### Input records

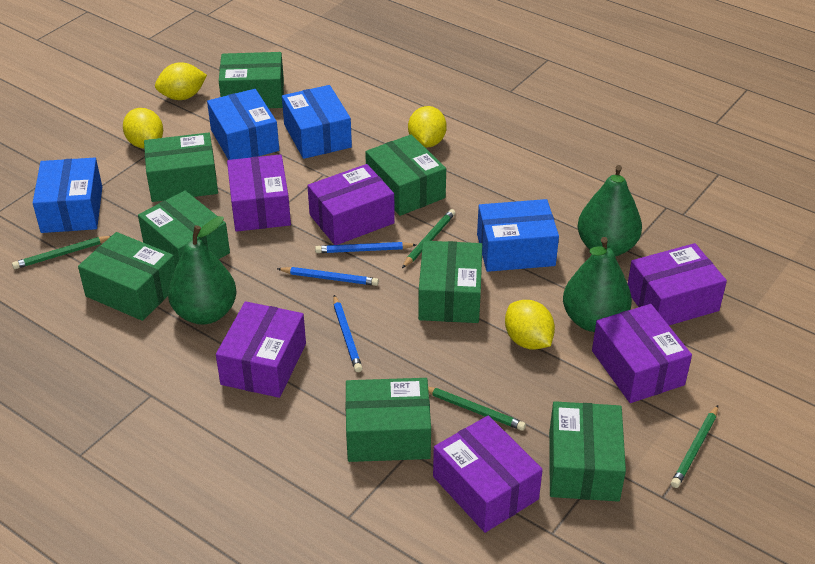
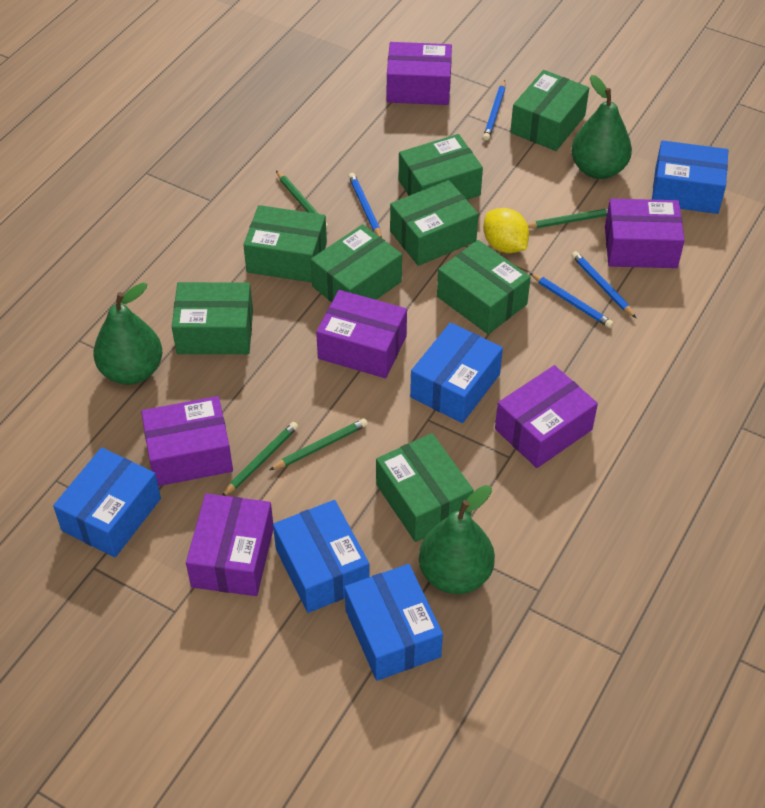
blue box: 4 -> 5
blue pencil: 3 -> 4
yellow lemon: 4 -> 1

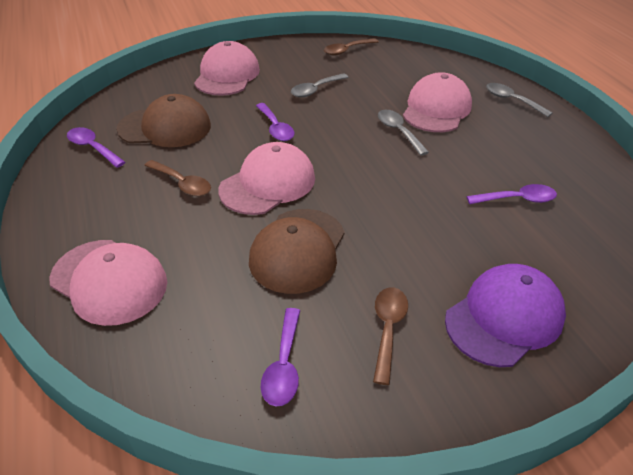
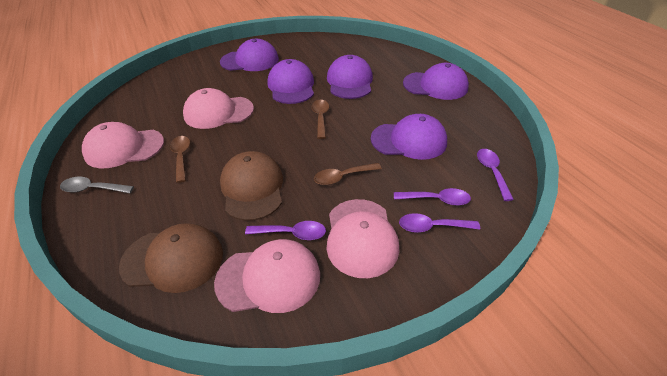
grey spoon: 3 -> 1
purple cap: 1 -> 5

######

◆ **What is expected**: All records, pictures excluded: copy them exactly.

◆ **Exercise response**:
blue box: 4 -> 5
blue pencil: 3 -> 4
yellow lemon: 4 -> 1

grey spoon: 3 -> 1
purple cap: 1 -> 5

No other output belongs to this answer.